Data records

┄┄┄┄┄┄┄┄┄┄┄┄┄┄┄┄┄┄┄┄

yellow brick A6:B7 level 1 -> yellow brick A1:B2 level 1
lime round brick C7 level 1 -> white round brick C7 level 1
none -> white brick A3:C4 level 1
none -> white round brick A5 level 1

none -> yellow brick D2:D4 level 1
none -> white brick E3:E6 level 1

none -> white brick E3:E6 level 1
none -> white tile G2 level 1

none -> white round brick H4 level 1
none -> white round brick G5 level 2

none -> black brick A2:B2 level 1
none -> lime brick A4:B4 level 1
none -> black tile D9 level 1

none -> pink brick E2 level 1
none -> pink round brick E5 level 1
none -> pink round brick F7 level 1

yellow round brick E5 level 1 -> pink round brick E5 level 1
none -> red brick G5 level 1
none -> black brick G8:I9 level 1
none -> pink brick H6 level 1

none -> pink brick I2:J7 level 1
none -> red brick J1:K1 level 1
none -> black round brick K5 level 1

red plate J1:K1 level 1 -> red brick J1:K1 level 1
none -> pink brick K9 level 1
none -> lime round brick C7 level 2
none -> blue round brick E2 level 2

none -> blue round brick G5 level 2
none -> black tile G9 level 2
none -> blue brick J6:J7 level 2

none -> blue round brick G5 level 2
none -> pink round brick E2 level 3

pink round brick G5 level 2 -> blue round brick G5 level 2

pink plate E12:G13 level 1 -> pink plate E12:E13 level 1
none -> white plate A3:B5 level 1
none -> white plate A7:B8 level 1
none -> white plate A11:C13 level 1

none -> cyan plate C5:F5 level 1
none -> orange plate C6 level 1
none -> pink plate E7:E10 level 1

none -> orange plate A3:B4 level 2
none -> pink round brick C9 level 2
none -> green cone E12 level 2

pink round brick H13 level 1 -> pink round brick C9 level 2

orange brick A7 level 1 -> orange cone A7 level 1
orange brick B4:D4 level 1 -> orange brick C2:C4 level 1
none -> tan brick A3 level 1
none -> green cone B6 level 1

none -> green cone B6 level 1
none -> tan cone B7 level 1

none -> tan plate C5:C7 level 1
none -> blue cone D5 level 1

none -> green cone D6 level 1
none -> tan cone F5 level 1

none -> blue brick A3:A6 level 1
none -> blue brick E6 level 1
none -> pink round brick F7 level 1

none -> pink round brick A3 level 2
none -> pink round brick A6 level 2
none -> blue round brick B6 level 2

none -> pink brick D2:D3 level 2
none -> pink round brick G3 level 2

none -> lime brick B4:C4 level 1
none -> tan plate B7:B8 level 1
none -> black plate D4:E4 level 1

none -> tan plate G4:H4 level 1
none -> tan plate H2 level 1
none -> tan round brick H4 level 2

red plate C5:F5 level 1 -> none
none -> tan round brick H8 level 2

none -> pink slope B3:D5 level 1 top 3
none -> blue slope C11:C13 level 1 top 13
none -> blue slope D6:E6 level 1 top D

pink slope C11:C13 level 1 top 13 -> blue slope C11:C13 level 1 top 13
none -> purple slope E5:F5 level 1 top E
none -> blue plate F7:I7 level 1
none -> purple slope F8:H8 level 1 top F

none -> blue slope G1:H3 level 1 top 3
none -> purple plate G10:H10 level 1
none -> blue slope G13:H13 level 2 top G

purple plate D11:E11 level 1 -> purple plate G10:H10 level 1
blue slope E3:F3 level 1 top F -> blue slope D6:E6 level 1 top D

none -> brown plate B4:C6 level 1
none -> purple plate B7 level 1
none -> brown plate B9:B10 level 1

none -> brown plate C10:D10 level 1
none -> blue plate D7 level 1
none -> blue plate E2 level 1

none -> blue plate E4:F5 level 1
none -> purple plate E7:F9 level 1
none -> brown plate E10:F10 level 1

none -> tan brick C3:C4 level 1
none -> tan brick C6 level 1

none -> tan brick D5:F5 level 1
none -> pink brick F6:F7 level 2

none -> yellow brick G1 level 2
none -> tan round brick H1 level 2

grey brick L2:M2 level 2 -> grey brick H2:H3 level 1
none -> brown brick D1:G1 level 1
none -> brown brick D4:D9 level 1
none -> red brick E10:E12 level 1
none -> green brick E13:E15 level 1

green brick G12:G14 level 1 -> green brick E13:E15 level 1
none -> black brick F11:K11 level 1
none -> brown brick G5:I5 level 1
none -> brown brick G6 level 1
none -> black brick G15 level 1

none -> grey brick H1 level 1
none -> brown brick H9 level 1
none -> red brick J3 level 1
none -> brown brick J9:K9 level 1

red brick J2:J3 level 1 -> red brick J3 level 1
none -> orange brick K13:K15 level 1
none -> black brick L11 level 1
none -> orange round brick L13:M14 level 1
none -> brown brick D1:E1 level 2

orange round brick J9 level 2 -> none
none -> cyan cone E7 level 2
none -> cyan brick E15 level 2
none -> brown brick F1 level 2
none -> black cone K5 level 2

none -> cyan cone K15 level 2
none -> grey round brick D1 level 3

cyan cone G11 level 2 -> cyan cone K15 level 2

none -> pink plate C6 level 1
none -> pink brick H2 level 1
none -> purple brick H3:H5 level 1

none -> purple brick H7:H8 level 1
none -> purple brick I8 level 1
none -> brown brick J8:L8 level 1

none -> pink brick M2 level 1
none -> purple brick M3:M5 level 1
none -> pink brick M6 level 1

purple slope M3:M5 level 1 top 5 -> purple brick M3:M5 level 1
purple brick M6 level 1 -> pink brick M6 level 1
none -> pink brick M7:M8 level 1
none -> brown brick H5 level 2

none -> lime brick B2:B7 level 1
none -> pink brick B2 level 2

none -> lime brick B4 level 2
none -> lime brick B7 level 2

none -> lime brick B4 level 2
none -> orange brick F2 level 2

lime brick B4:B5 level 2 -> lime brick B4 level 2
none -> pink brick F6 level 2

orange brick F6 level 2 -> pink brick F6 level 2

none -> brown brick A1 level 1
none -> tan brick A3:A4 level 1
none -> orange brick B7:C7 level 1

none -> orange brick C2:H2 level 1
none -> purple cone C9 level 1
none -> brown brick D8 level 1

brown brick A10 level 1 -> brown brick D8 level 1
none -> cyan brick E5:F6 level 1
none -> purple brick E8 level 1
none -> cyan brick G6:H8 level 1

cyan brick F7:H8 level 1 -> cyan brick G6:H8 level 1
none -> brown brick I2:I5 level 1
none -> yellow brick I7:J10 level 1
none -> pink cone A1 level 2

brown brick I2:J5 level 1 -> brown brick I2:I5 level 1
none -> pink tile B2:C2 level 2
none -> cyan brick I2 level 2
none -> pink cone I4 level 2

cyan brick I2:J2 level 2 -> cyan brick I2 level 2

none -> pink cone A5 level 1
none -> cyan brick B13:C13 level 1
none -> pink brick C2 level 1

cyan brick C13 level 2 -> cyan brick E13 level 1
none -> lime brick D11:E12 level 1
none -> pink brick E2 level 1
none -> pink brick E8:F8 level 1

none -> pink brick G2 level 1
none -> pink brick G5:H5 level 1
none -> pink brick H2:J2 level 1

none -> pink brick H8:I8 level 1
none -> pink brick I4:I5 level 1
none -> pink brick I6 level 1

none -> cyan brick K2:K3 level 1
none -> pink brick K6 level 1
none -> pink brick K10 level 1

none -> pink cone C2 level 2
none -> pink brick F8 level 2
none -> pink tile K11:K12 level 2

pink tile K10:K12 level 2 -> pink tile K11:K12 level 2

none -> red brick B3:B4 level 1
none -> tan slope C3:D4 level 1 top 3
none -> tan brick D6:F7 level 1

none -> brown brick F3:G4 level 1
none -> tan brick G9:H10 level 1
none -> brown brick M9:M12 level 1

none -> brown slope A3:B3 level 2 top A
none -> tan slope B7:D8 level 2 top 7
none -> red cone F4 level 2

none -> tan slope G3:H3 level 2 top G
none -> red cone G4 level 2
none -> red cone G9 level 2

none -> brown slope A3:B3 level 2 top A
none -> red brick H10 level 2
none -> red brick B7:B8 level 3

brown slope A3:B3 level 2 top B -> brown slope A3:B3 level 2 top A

┄┄┄┄┄┄┄┄┄┄┄┄┄┄┄┄┄┄┄┄

_Problem to work on_. Identify every line above that includes the word "lime", and show those lines.

_Response_.
lime round brick C7 level 1 -> white round brick C7 level 1
none -> lime brick A4:B4 level 1
none -> lime round brick C7 level 2
none -> lime brick B4:C4 level 1
none -> lime brick B2:B7 level 1
none -> lime brick B4 level 2
none -> lime brick B7 level 2
none -> lime brick B4 level 2
lime brick B4:B5 level 2 -> lime brick B4 level 2
none -> lime brick D11:E12 level 1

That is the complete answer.